[[ Data to use open ]]
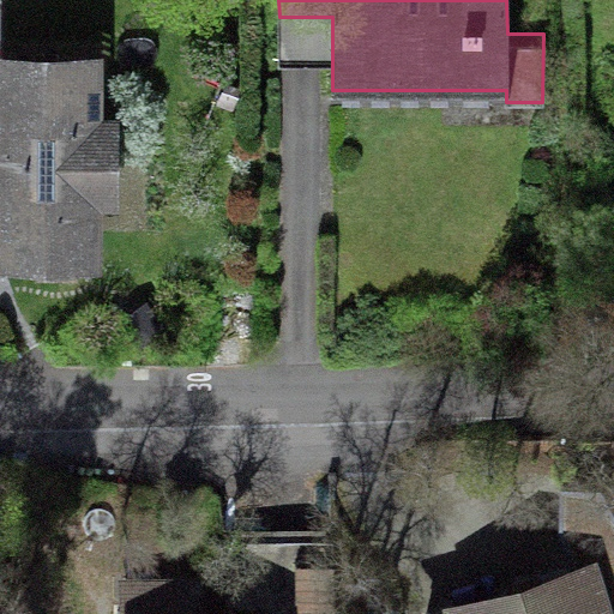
[(86,126),(86,64),(5,62),(5,90),(0,90),(0,248),(41,251),(41,274),(77,275),(78,251),(86,251),(86,187),(106,187),(106,126),(86,126)]
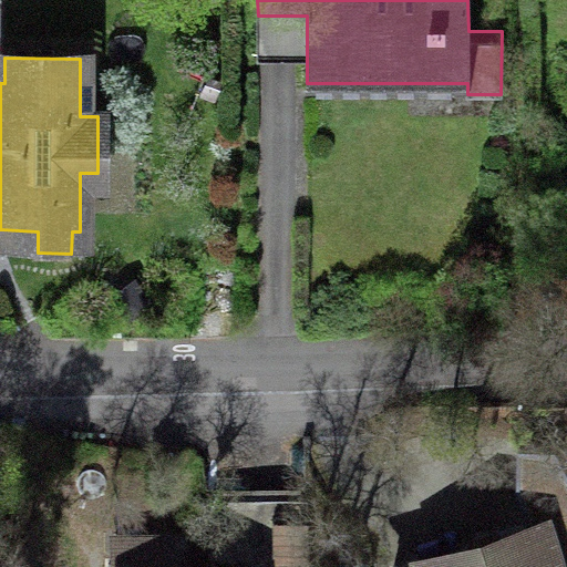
[(531,532),(537,529),(548,566),(566,566),(566,472),(555,449),(517,447),(516,484),(531,532)]
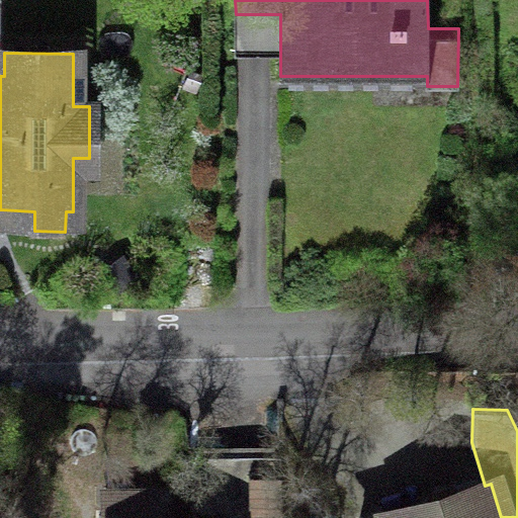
[(189,458),(190,517),(280,517),(279,456),(189,458)]
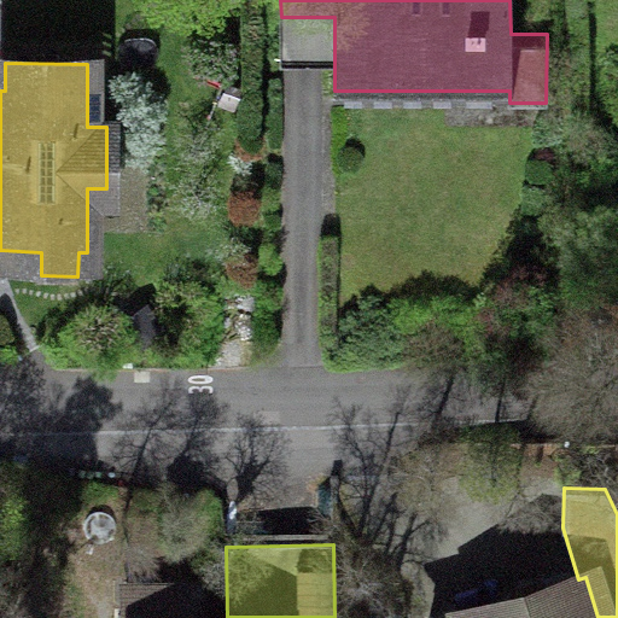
[(598,617),(586,577),(578,579),(450,617),(598,617)]
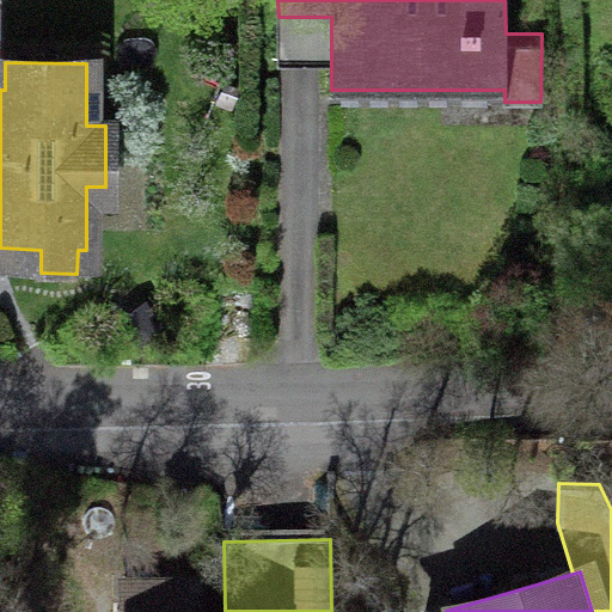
[(196,611),(195,588),(165,589),(165,580),(126,581),(126,611),(196,611)]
[[ Data to use closed ]]
Each line of the data is to be duplicated exactly; pictures stay out of the copy.

_Exercise solution_.
[(86,126),(86,64),(5,62),(5,90),(0,90),(0,248),(41,251),(41,274),(77,275),(78,251),(86,251),(86,187),(106,187),(106,126),(86,126)]
[(531,532),(537,529),(548,566),(566,566),(566,472),(555,449),(517,447),(516,484),(531,532)]
[(189,458),(190,517),(280,517),(279,456),(189,458)]
[(598,617),(586,577),(578,579),(450,617),(598,617)]
[(196,611),(195,588),(165,589),(165,580),(126,581),(126,611),(196,611)]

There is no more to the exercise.